_Your instructions_. With the pictures set aside, write out all of the data exactly as it stands.

_Given data_.

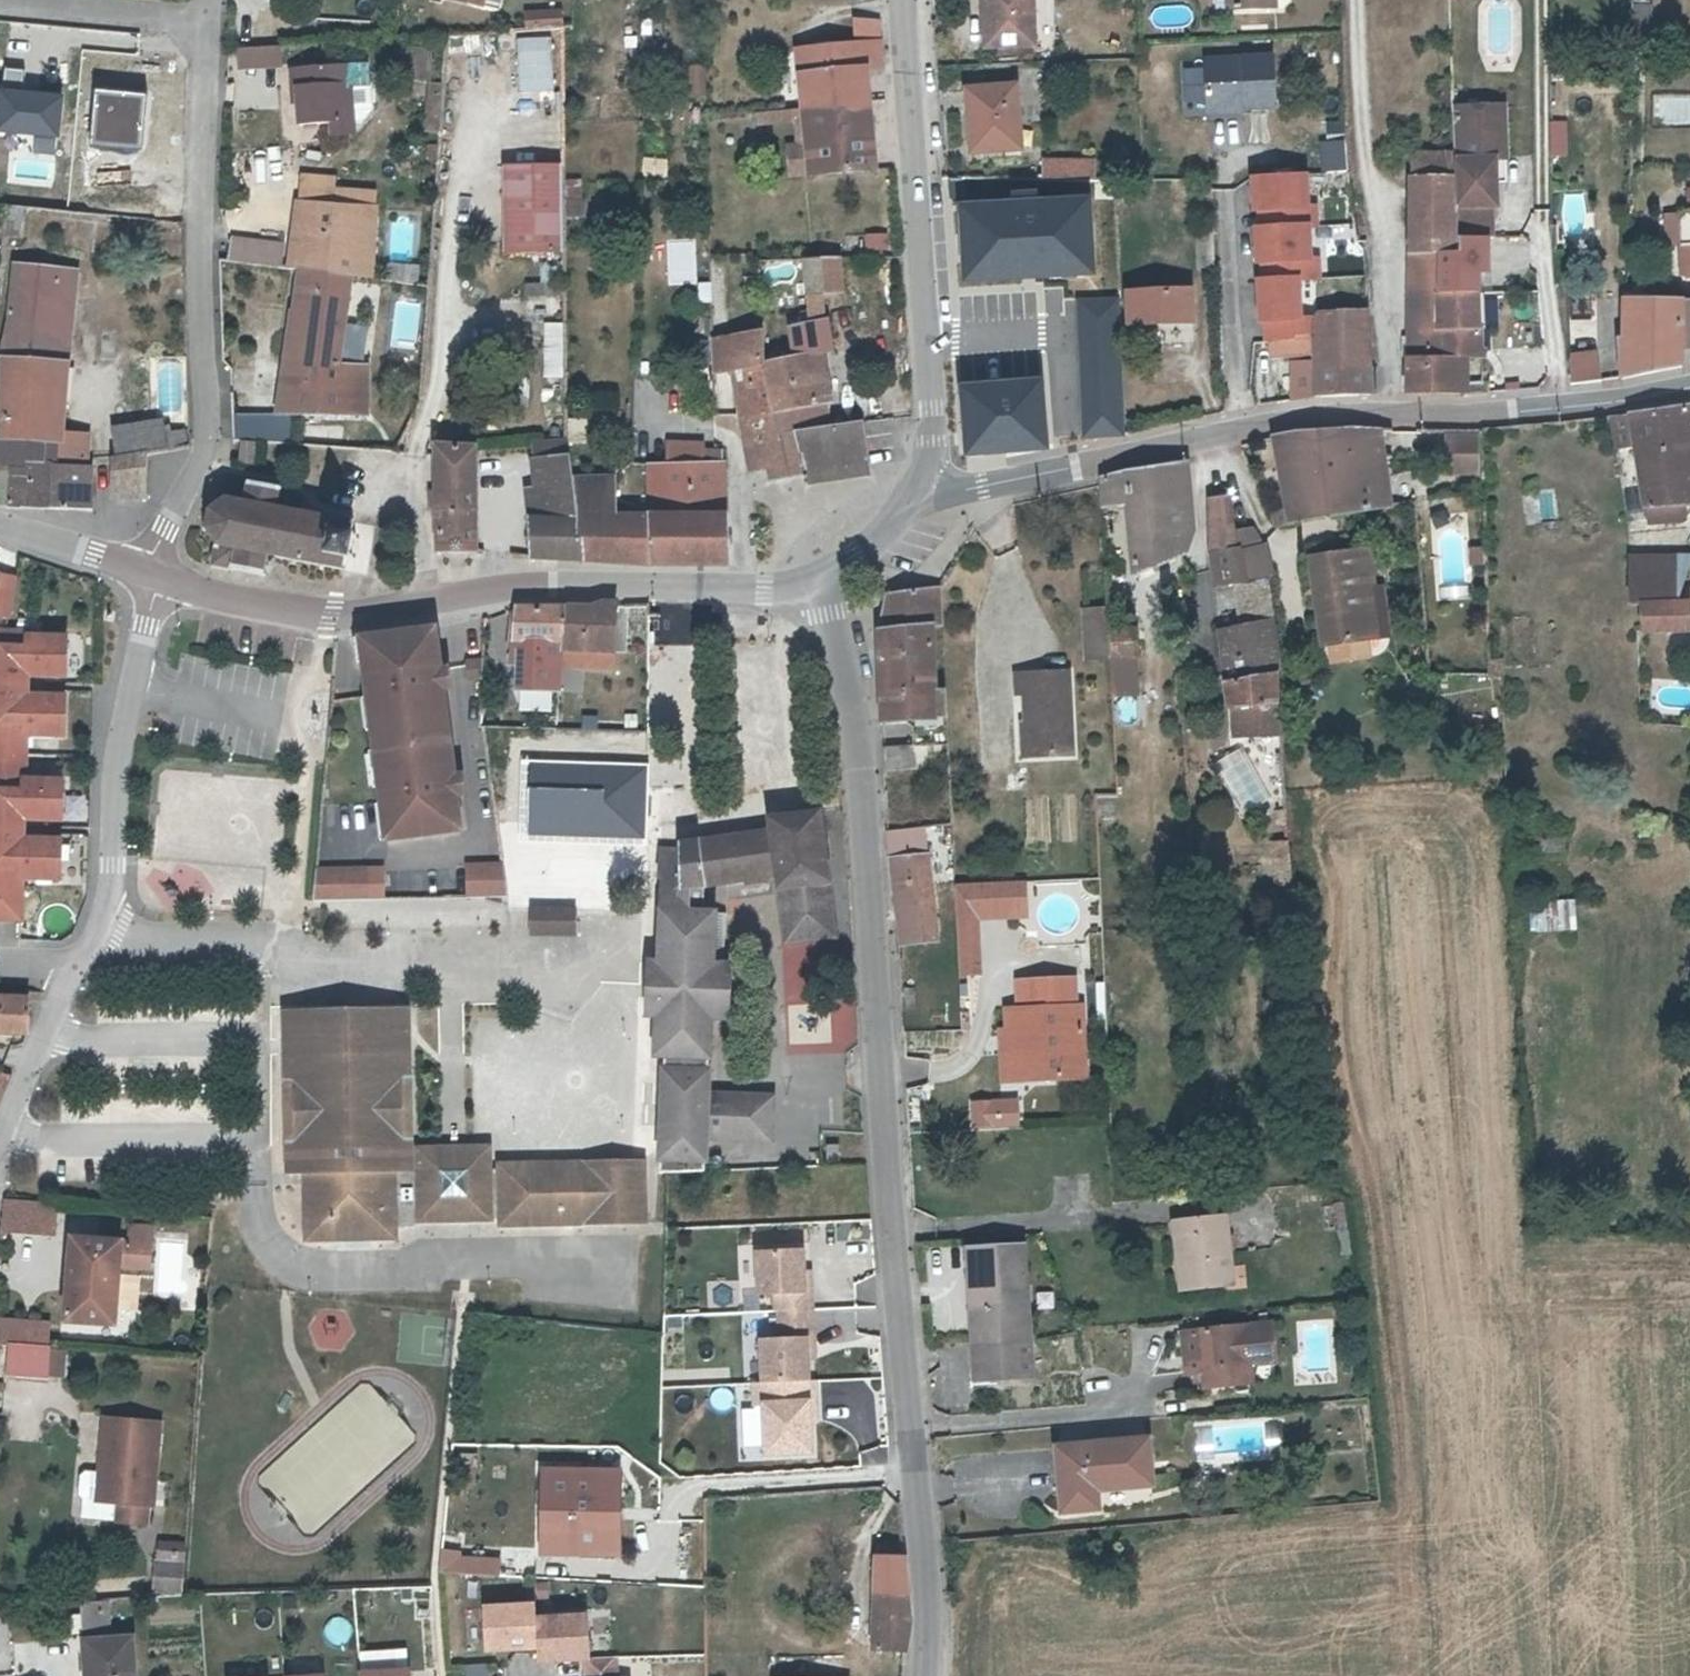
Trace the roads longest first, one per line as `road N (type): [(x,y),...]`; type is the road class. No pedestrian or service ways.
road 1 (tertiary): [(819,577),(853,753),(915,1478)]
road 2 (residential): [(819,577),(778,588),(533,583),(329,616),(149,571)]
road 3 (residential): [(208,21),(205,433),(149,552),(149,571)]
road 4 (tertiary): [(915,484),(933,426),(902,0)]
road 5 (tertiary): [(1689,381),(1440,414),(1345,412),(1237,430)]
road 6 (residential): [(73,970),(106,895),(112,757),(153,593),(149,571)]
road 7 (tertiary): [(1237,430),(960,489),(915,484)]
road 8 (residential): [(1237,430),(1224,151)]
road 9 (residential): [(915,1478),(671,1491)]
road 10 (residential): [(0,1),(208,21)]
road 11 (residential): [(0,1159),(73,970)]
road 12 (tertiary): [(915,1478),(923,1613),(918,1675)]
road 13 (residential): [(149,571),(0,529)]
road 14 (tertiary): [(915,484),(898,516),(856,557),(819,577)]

_Answer to this problem_.
Trace the roads longest first, one per line as `road N (type): [(x,y),...]`; type is the road class. No pedestrian or service ways.
road 1 (tertiary): [(819,577),(853,753),(915,1478)]
road 2 (residential): [(819,577),(778,588),(533,583),(329,616),(149,571)]
road 3 (residential): [(208,21),(205,433),(149,552),(149,571)]
road 4 (tertiary): [(915,484),(933,426),(902,0)]
road 5 (tertiary): [(1689,381),(1440,414),(1345,412),(1237,430)]
road 6 (residential): [(73,970),(106,895),(112,757),(153,593),(149,571)]
road 7 (tertiary): [(1237,430),(960,489),(915,484)]
road 8 (residential): [(1237,430),(1224,151)]
road 9 (residential): [(915,1478),(671,1491)]
road 10 (residential): [(0,1),(208,21)]
road 11 (residential): [(0,1159),(73,970)]
road 12 (tertiary): [(915,1478),(923,1613),(918,1675)]
road 13 (residential): [(149,571),(0,529)]
road 14 (tertiary): [(915,484),(898,516),(856,557),(819,577)]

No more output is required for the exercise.